YOUR OBJECTIVE>
In the records below, the line that contains "yellow triangle: (88, 69)" marks the start. Copy it and each line after it through the end, exactly, without pictures.

▽

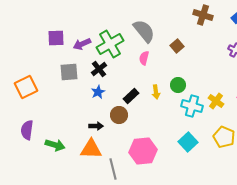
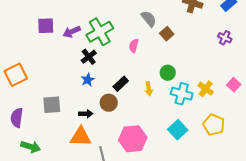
gray semicircle: (144, 31) -> (149, 19), moved, size x0.7
gray square: (69, 72) -> (52, 105), moved
yellow arrow: (156, 92) -> (149, 89), moved
green arrow: (55, 145) -> (31, 147), moved

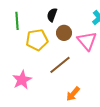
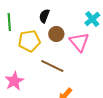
brown line: (60, 65) -> (52, 66), turned 65

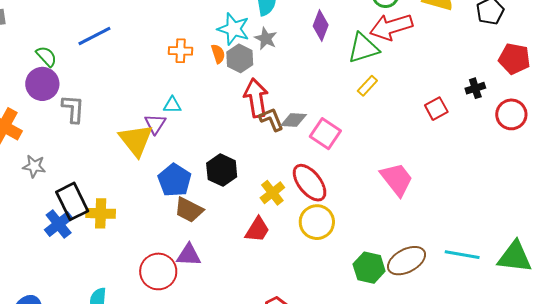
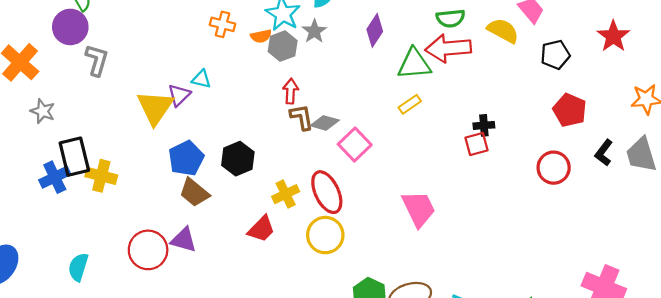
orange semicircle: (218, 54) -> (261, 36), turned 84
black cross: (475, 88) -> (484, 125), moved
red arrow: (256, 98) -> (291, 91), size x0.6

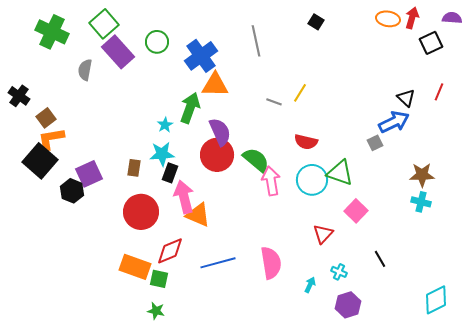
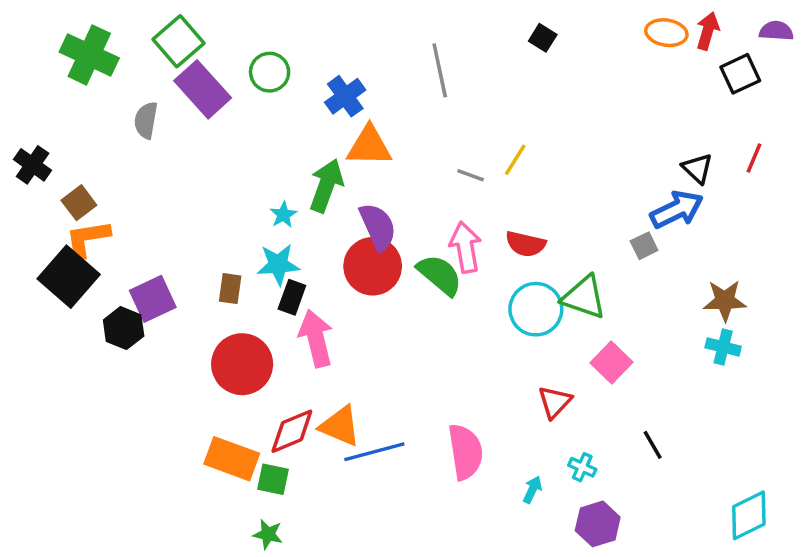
blue cross: (201, 56) -> (345, 96), size x0.7
pink arrow: (271, 181) -> (465, 247), moved
orange triangle: (198, 215) -> (340, 426), moved

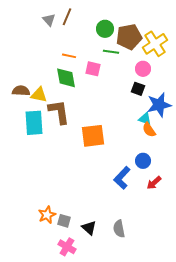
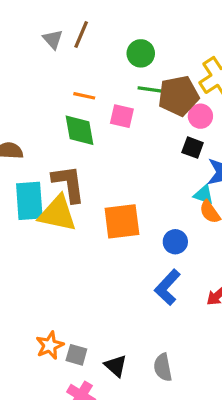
brown pentagon: (129, 37) -> (178, 96), moved
yellow triangle: (39, 95) -> (58, 214), moved, size x1.5
blue circle: (143, 161) -> (175, 242), moved

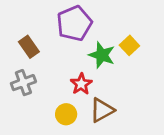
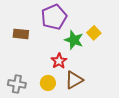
brown rectangle: (29, 47) -> (21, 34), turned -49
gray cross: (23, 83) -> (17, 84), moved, turned 30

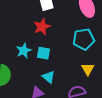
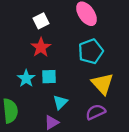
yellow triangle: (88, 69) -> (102, 84), size x1.5
cyan triangle: (48, 77) -> (60, 102), turned 48

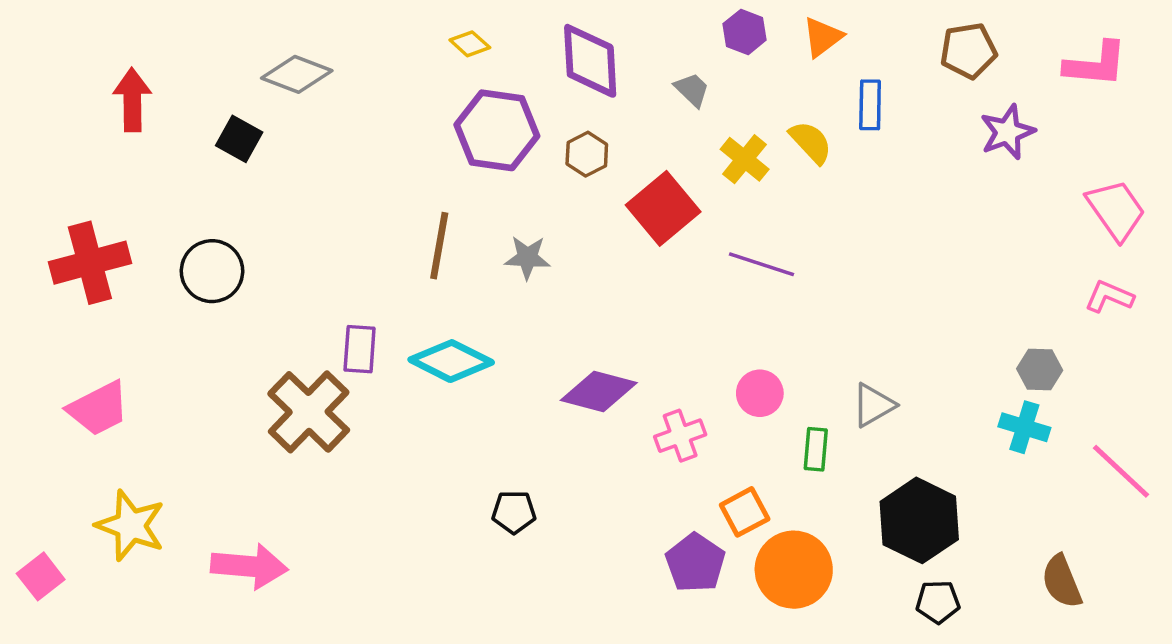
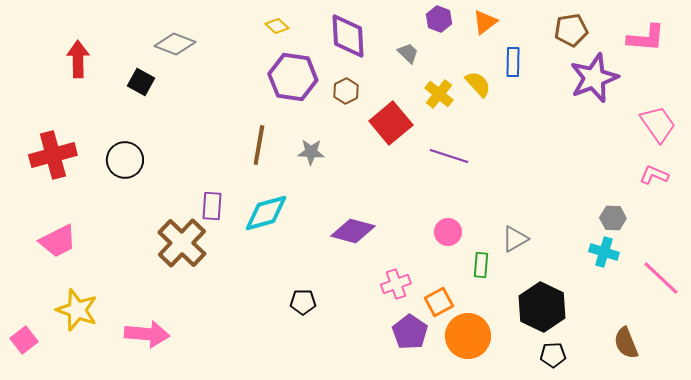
purple star: (1007, 132) -> (594, 78), size x1.5
cyan diamond: (451, 361) -> (266, 213), turned -42
pink cross: (680, 436) -> (396, 284), moved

△

SOLUTION BELOW>
yellow triangle: (88, 69) -> (102, 84), size x1.5
cyan triangle: (48, 77) -> (60, 102), turned 48

purple star: (1007, 132) -> (594, 78), size x1.5
cyan diamond: (451, 361) -> (266, 213), turned -42
pink cross: (680, 436) -> (396, 284), moved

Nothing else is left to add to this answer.